# WHAT IS NEEDED
Look through the lines below and copy each one that includes "plus".

# DATA SECTION

━━━━━━━━

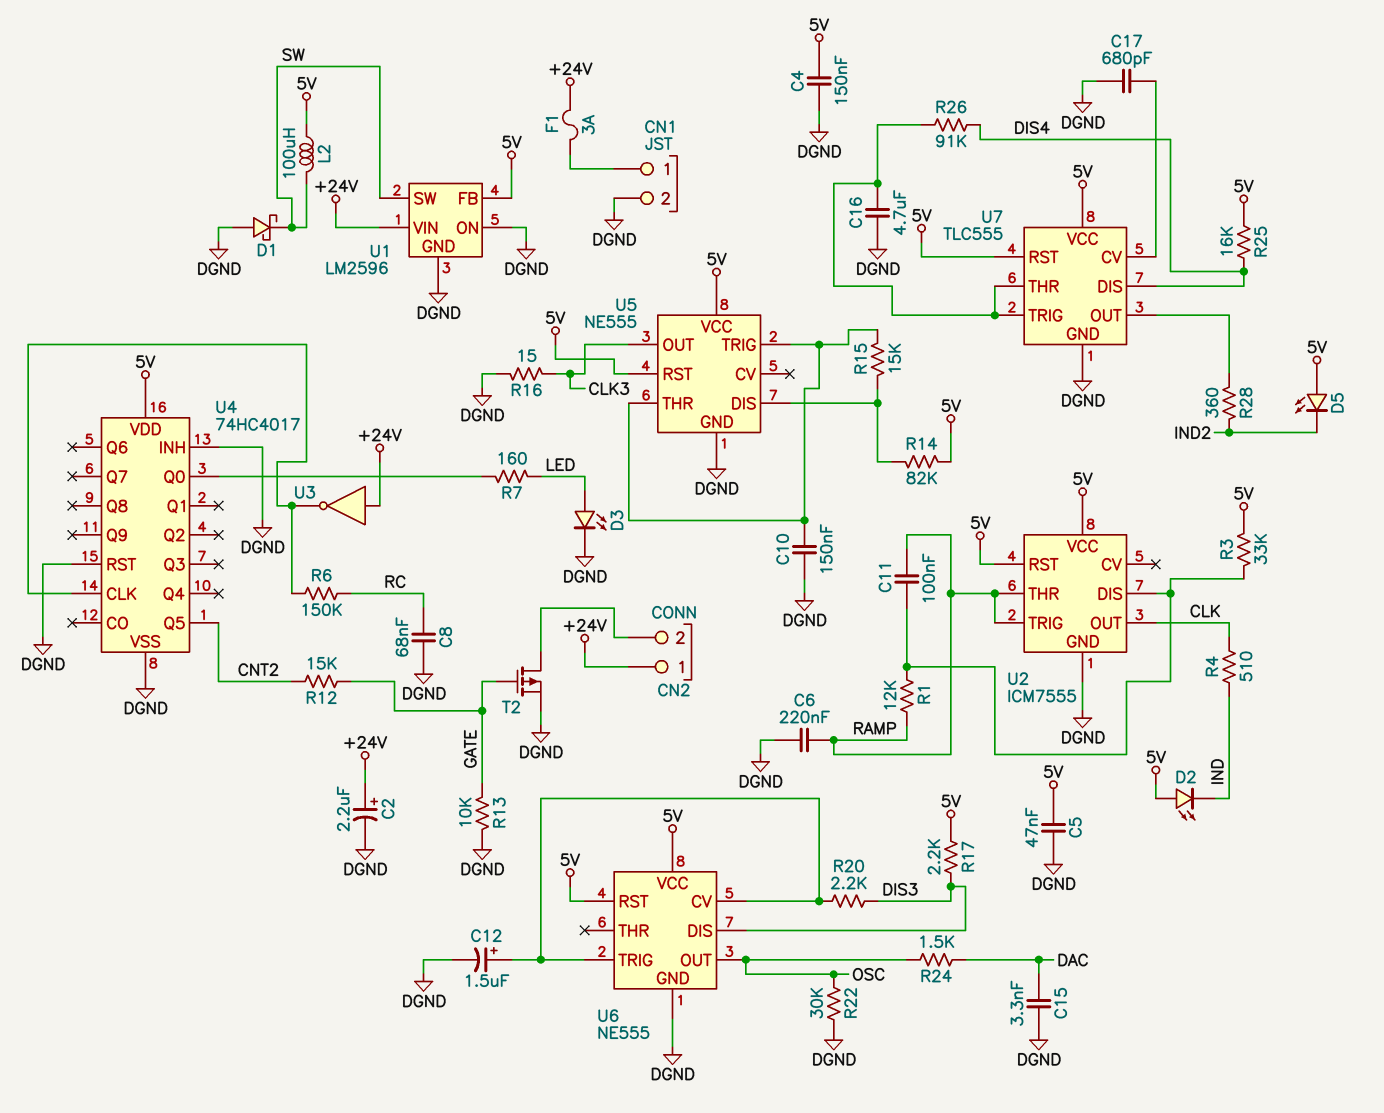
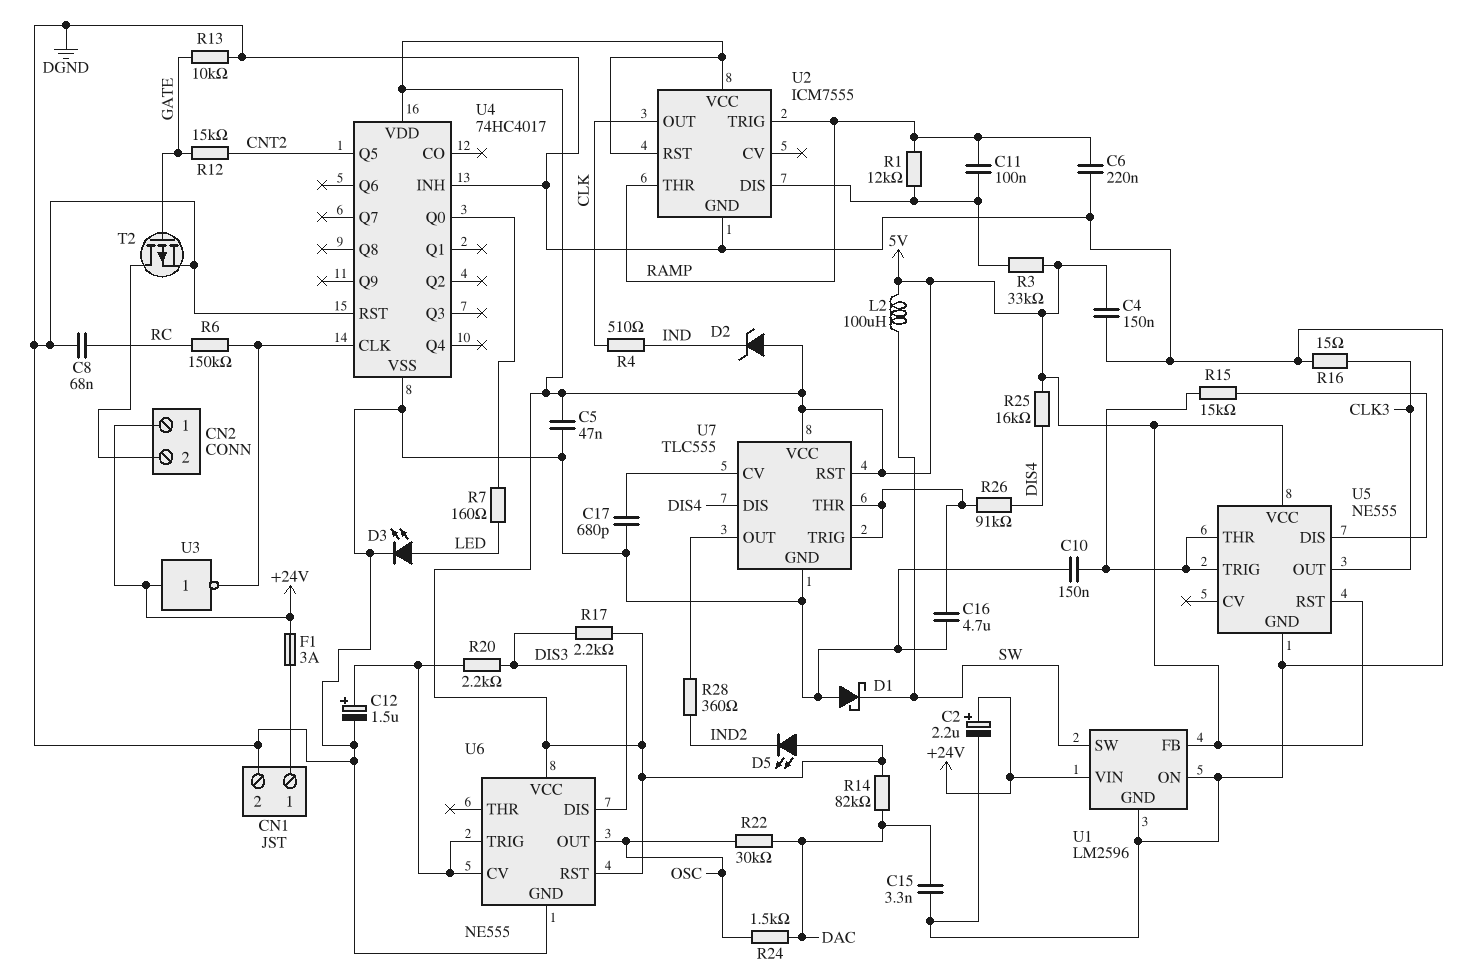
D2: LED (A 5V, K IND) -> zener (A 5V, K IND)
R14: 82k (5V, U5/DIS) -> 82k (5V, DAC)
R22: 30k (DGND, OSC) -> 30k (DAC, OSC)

━━━━━━━━

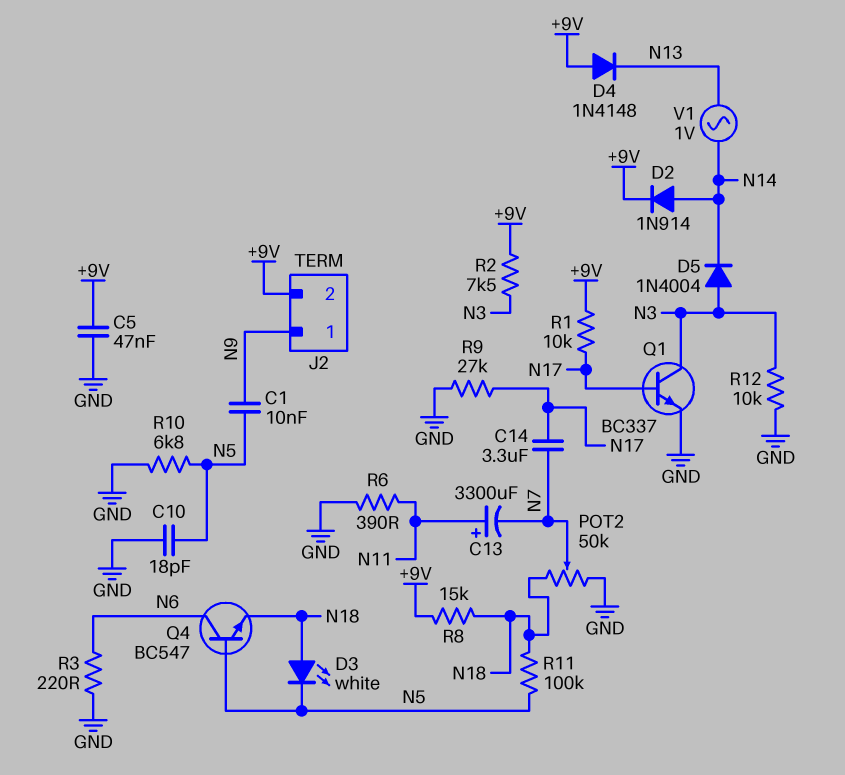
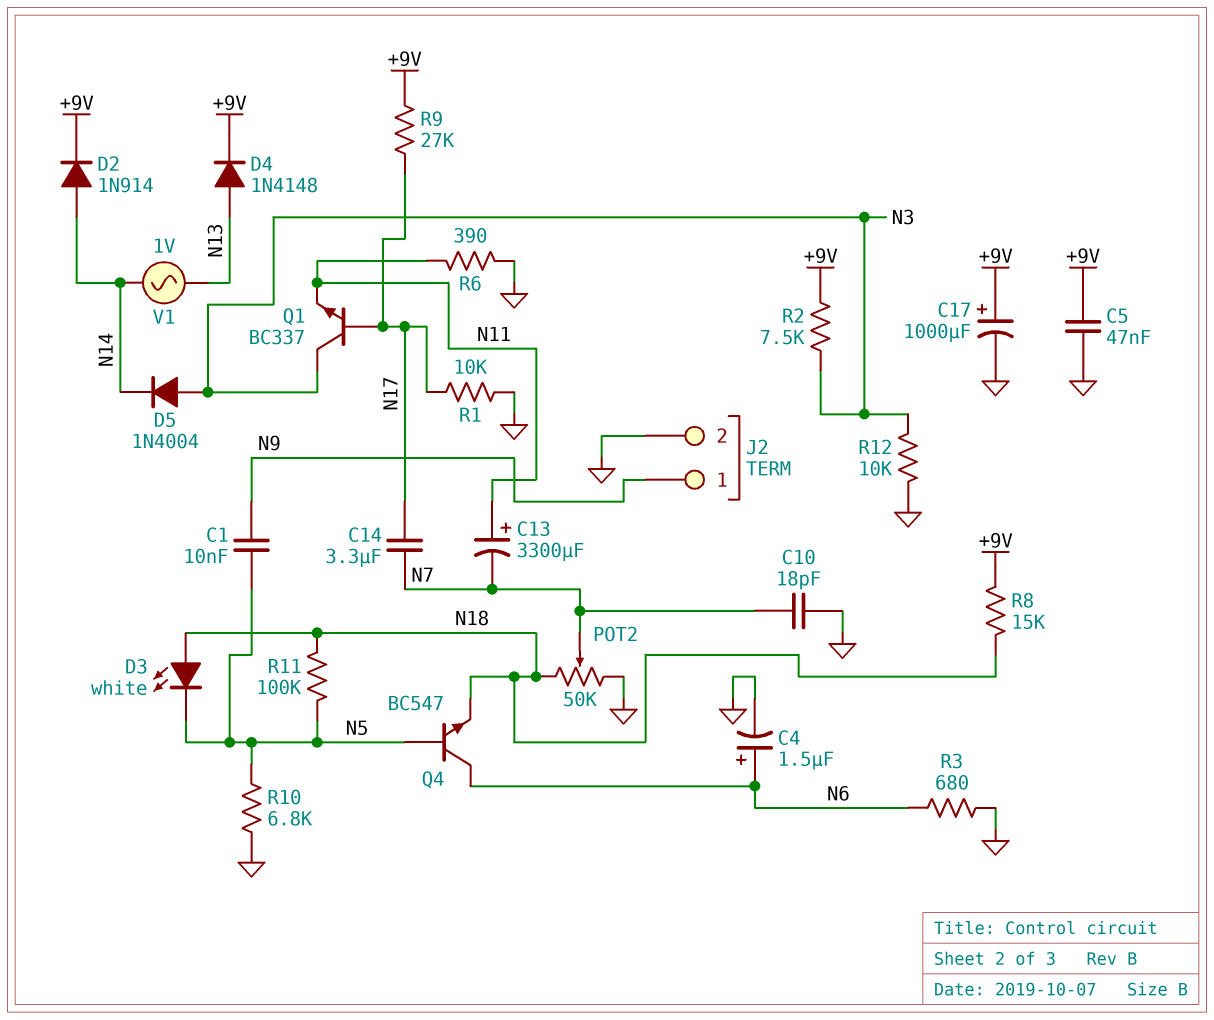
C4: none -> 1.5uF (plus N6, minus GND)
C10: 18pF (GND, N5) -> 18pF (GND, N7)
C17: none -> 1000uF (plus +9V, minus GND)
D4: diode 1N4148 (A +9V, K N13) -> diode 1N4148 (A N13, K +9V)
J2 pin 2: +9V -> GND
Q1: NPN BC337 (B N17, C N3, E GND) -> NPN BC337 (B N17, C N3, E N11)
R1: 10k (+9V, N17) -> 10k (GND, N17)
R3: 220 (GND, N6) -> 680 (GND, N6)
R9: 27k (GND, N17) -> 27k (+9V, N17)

━━━━━━━━

# ANSWER SPACE
C4: none -> 1.5uF (plus N6, minus GND)
C17: none -> 1000uF (plus +9V, minus GND)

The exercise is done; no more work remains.